Directions for this task. Working from the entries that follow, transcribe exactly and only the lines from the one with "IC27: buffer 74HC125" through the last, pictures excluded.

Provided data START

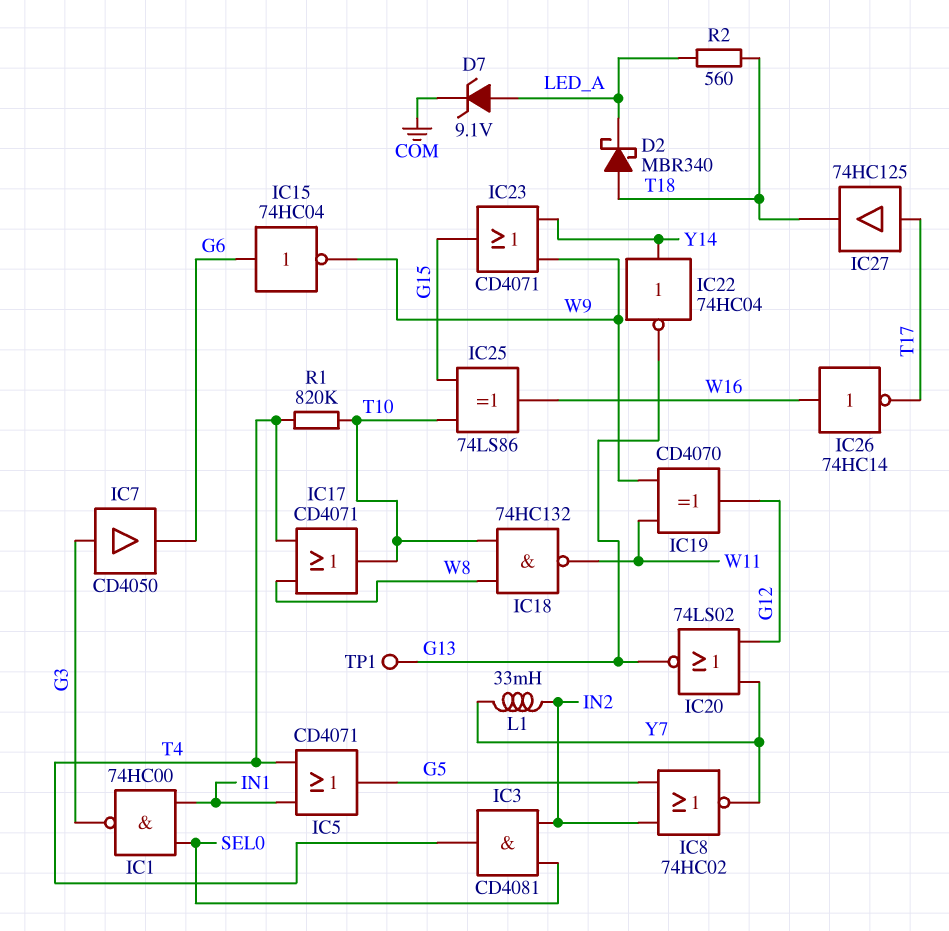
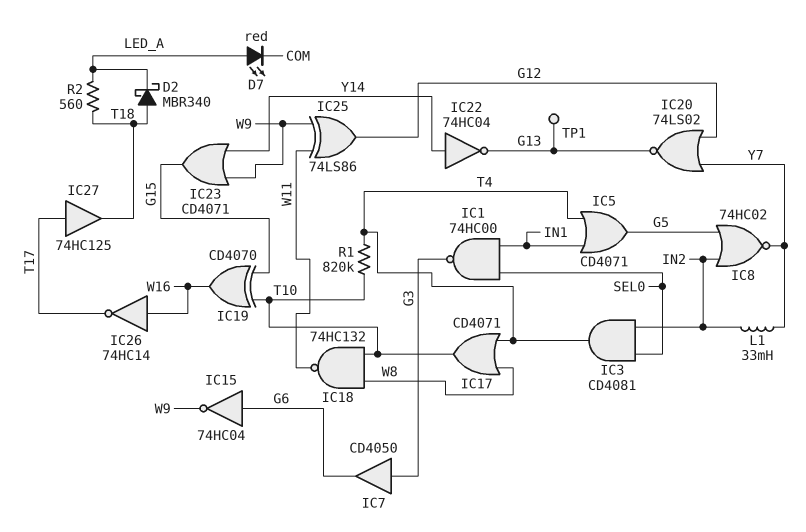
D7: zener 9.1V (A LED_A, K COM) -> LED red (A LED_A, K COM)
IC19: XOR CD4070 (in W9, in W11, out G12) -> XOR CD4070 (in G15, in T10, out W16)
IC25: XOR 74LS86 (in G15, in T10, out W16) -> XOR 74LS86 (in W9, in W11, out G12)

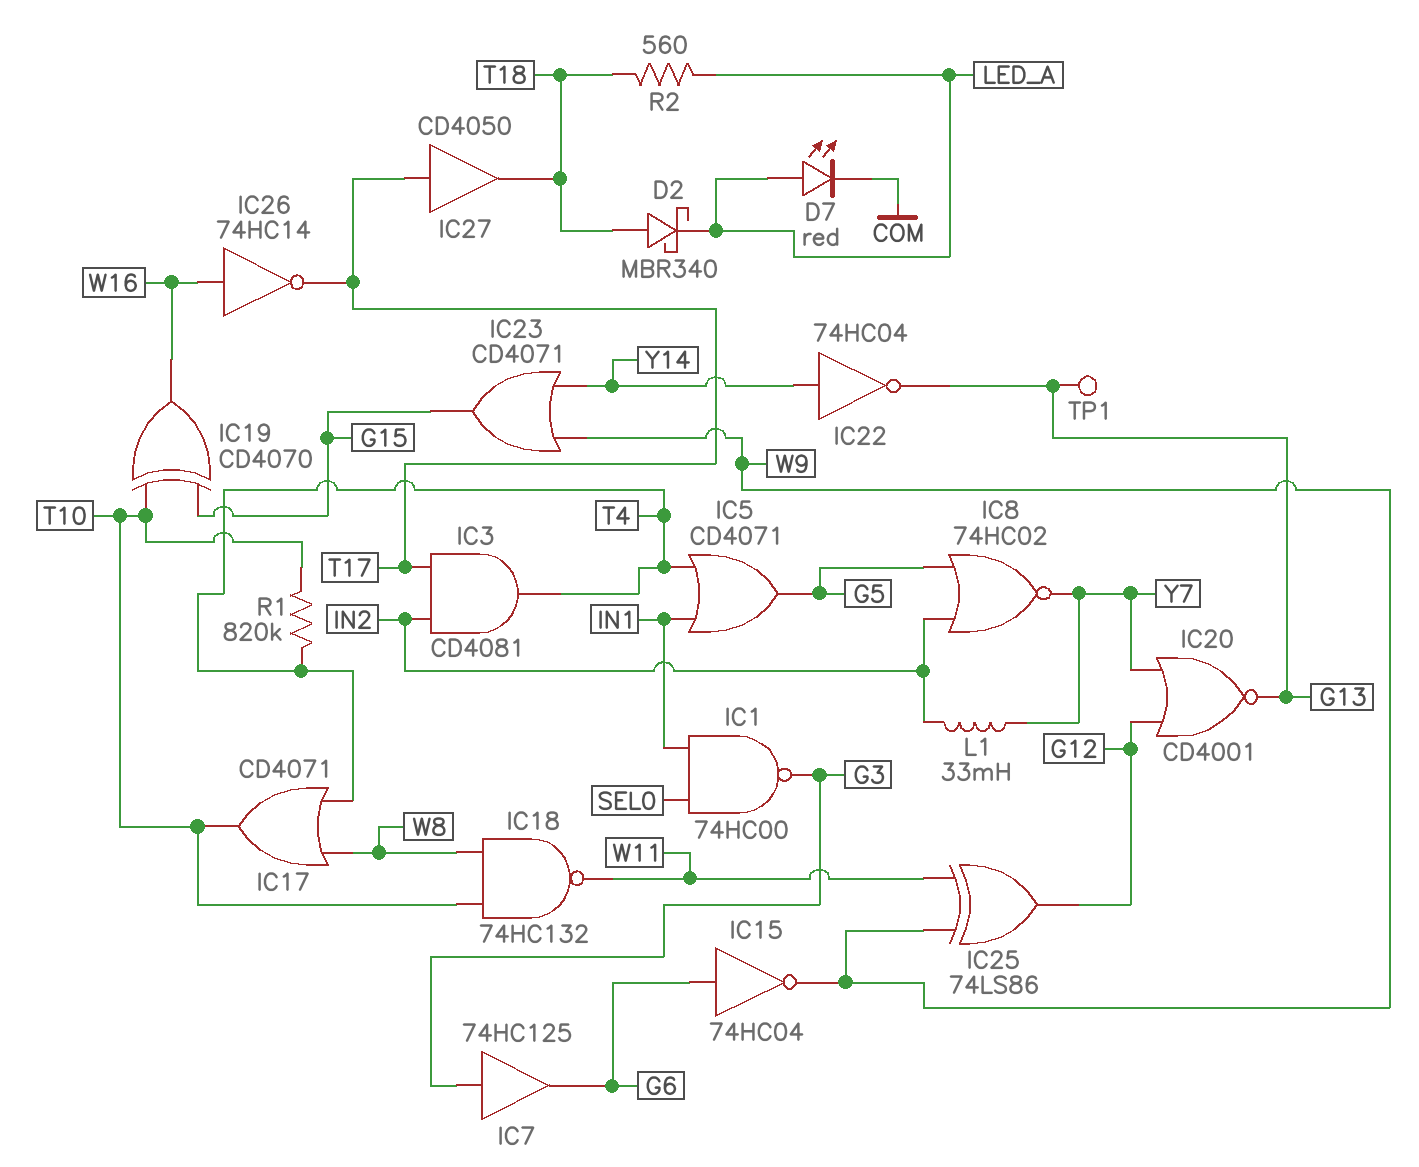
IC3: AND CD4081 (in IN2, in SEL0, out T4) -> AND CD4081 (in IN2, in T17, out T4)
IC7: buffer CD4050 (in G3, out G6) -> buffer 74HC125 (in G3, out G6)
IC20: NOR 74LS02 (in G12, in Y7, out G13) -> NOR CD4001 (in G12, in Y7, out G13)
IC27: buffer 74HC125 (in T17, out T18) -> buffer CD4050 (in T17, out T18)

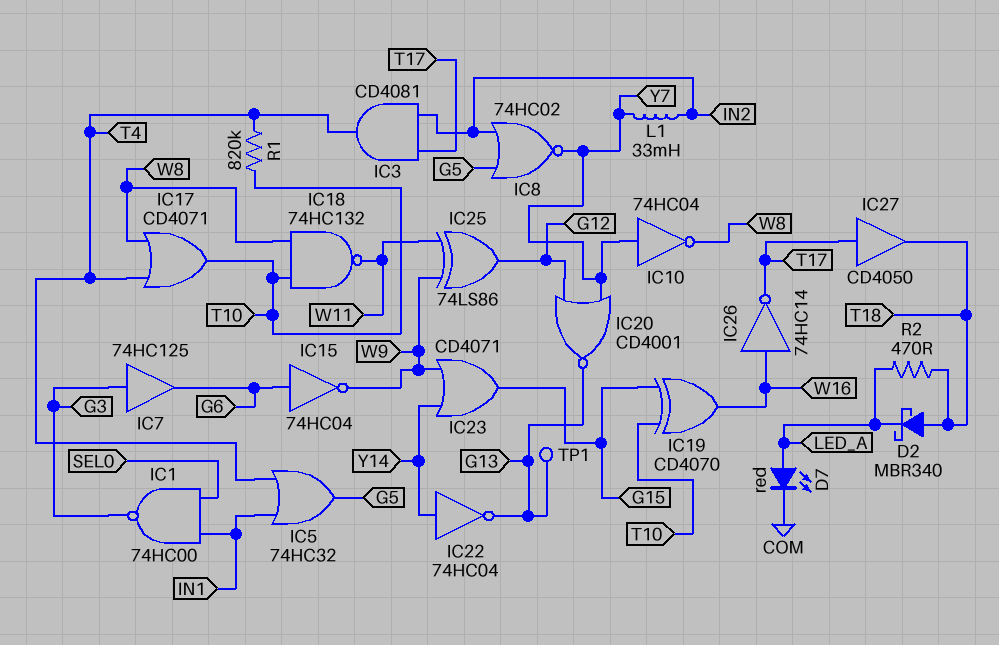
IC5: OR CD4071 (in IN1, in T4, out G5) -> OR 74HC32 (in IN1, in T4, out G5)
IC10: none -> NOT 74HC04 (in Y7, out W8)
R2: 560 (LED_A, T18) -> 470 (LED_A, T18)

Provided data END

Exercise answer.
IC27: buffer 74HC125 (in T17, out T18) -> buffer CD4050 (in T17, out T18)

IC5: OR CD4071 (in IN1, in T4, out G5) -> OR 74HC32 (in IN1, in T4, out G5)
IC10: none -> NOT 74HC04 (in Y7, out W8)
R2: 560 (LED_A, T18) -> 470 (LED_A, T18)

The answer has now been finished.